• [REQUIRED ACTION] Filter the listing below, keeping every line that holds "tile".
-- PROVIDED DATA follows --
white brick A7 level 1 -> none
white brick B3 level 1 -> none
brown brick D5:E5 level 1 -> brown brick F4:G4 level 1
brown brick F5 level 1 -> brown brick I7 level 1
-- PROVIDED DATA concluded --
-- PROVIDED DATA follows --
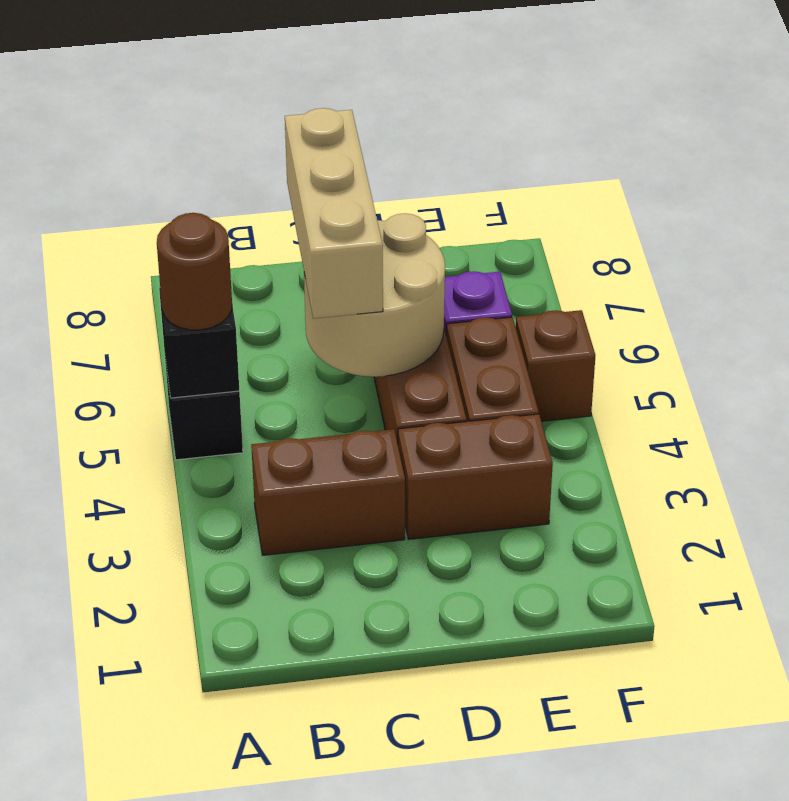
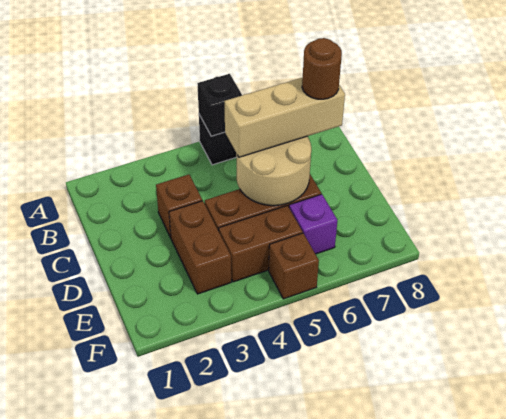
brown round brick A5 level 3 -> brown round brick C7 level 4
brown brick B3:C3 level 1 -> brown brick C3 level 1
-- PROVIDED DATA concluded --
-- PROVIDED DATA follows --
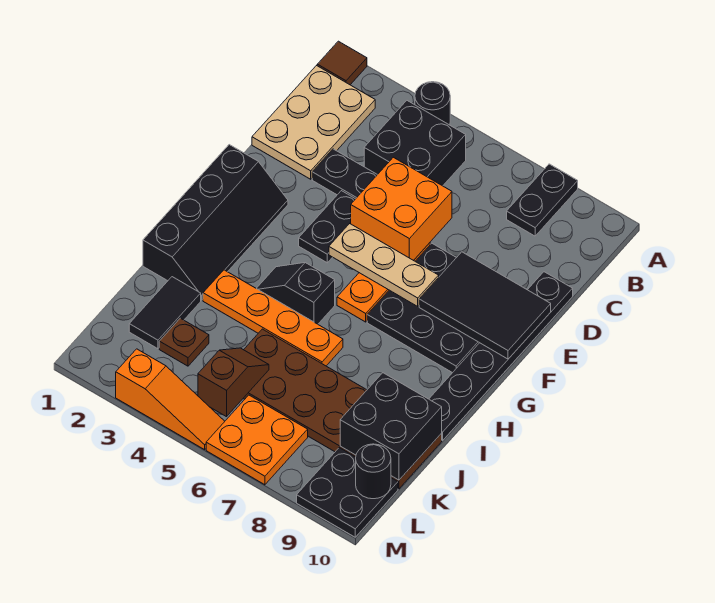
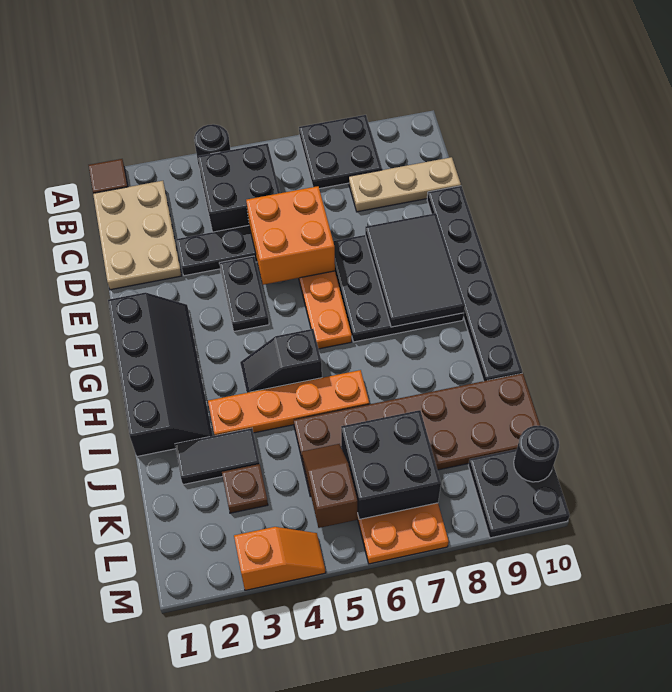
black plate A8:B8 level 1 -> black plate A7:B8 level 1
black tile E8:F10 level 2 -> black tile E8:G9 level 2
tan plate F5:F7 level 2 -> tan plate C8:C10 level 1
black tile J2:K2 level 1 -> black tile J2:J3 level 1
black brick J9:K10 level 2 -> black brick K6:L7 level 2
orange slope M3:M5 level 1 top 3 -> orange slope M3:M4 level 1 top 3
-- PROVIDED DATA concluded --
• [ANSWER SPACE]
black tile E8:F10 level 2 -> black tile E8:G9 level 2
black tile J2:K2 level 1 -> black tile J2:J3 level 1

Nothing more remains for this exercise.